─── Items ───
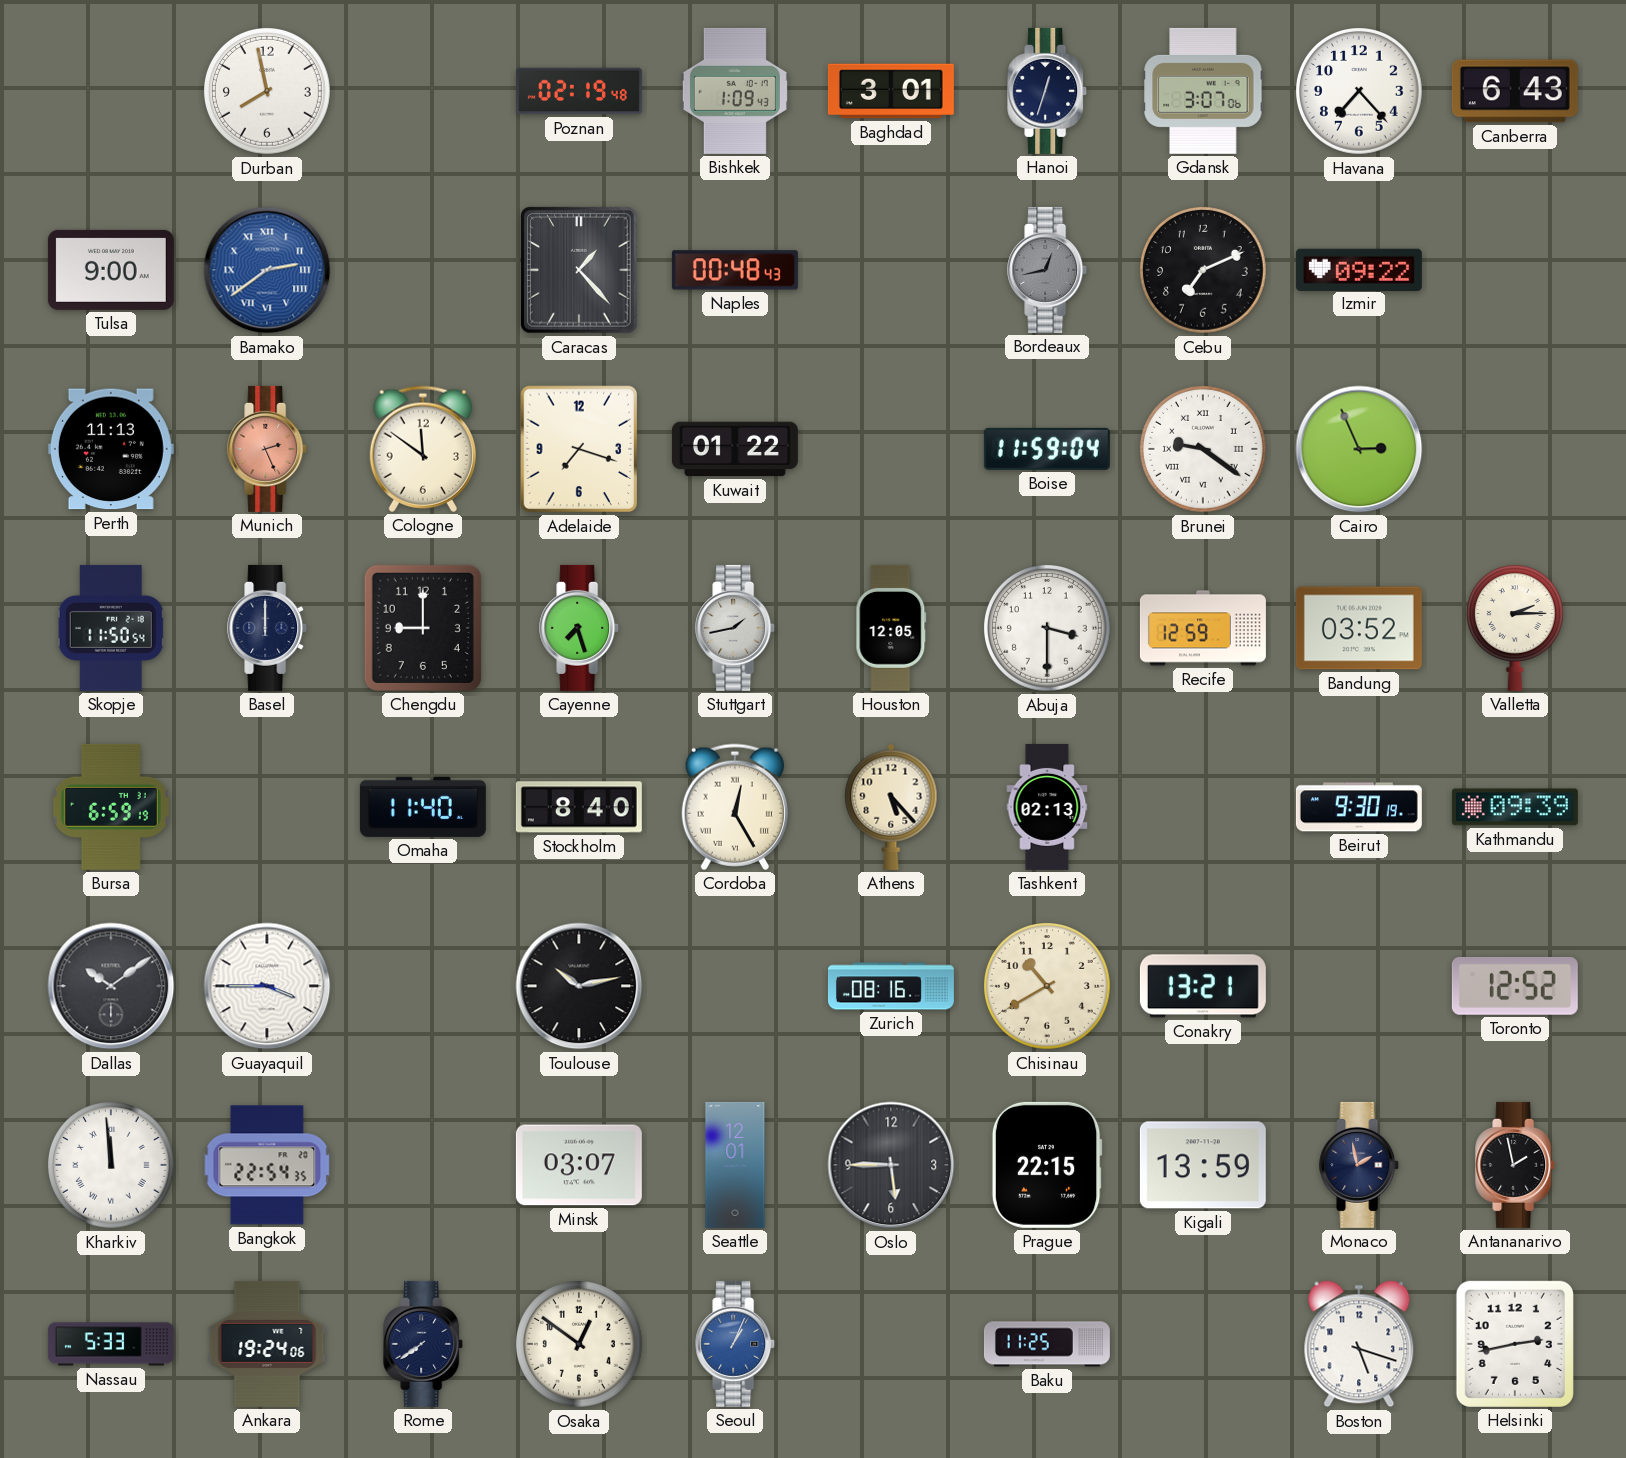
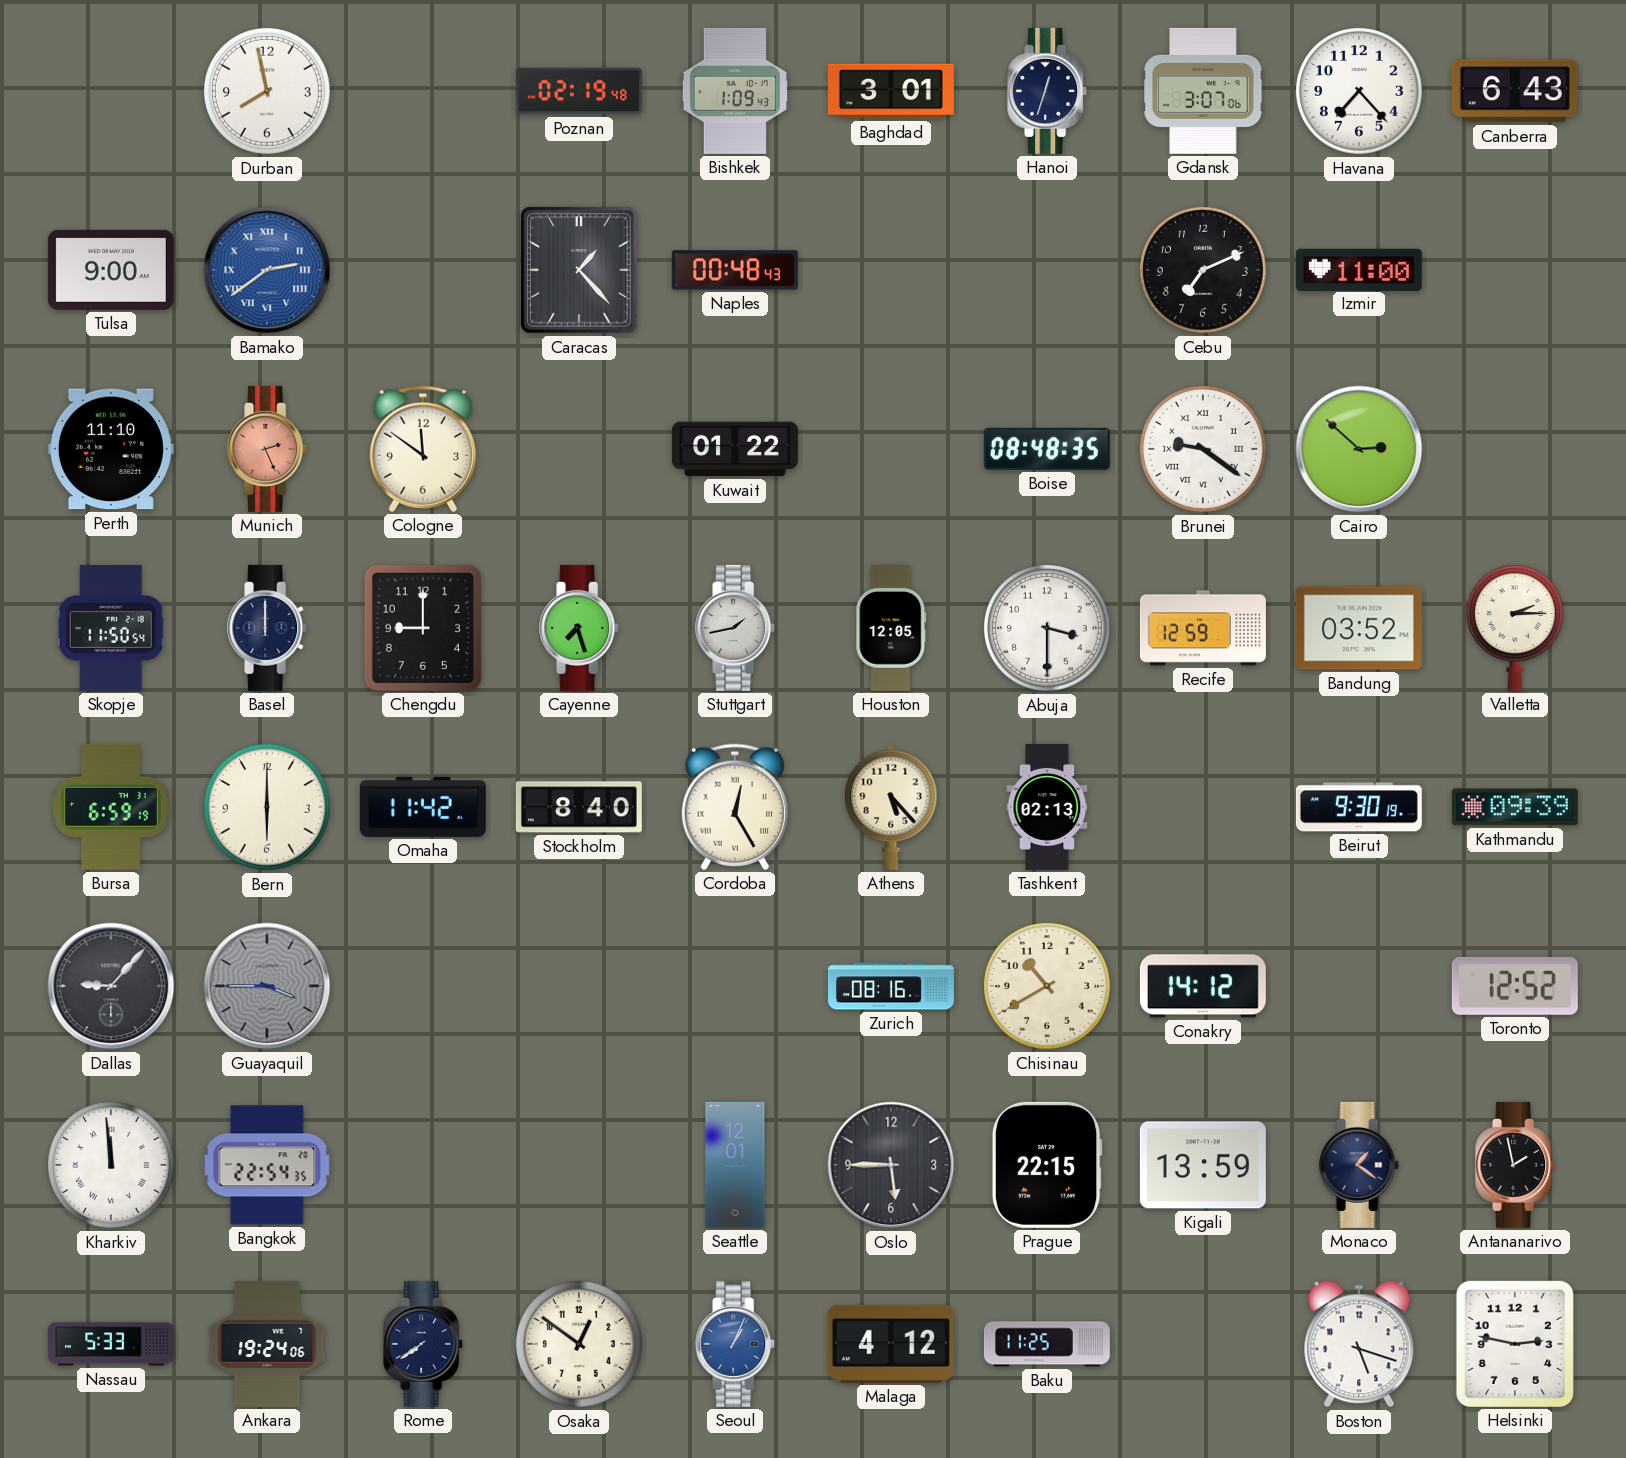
Bordeaux: 12:43 -> none
Izmir: 09:22 -> 11:00
Perth: 11:13 -> 11:10
Adelaide: 7:18 -> none
Boise: 11:59 -> 08:48
Cairo: 2:56 -> 2:52
Bern: none -> 6:00
Omaha: 11:40 -> 11:42
Dallas: 10:09 -> 9:07
Guayaquil dial: white -> grey
Toulouse: 10:13 -> none
Conakry: 13:21 -> 14:12
Minsk: 03:07 -> none
Monaco: 1:58 -> 1:21
Malaga: none -> 4:12
Helsinki: 2:43 -> 2:47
───
What you are asked to do. Reproduce every text line from the entries above, character for character, and leave the pictures out.

Solved exercise.
Bordeaux: 12:43 -> none
Izmir: 09:22 -> 11:00
Perth: 11:13 -> 11:10
Adelaide: 7:18 -> none
Boise: 11:59 -> 08:48
Cairo: 2:56 -> 2:52
Bern: none -> 6:00
Omaha: 11:40 -> 11:42
Dallas: 10:09 -> 9:07
Guayaquil dial: white -> grey
Toulouse: 10:13 -> none
Conakry: 13:21 -> 14:12
Minsk: 03:07 -> none
Monaco: 1:58 -> 1:21
Malaga: none -> 4:12
Helsinki: 2:43 -> 2:47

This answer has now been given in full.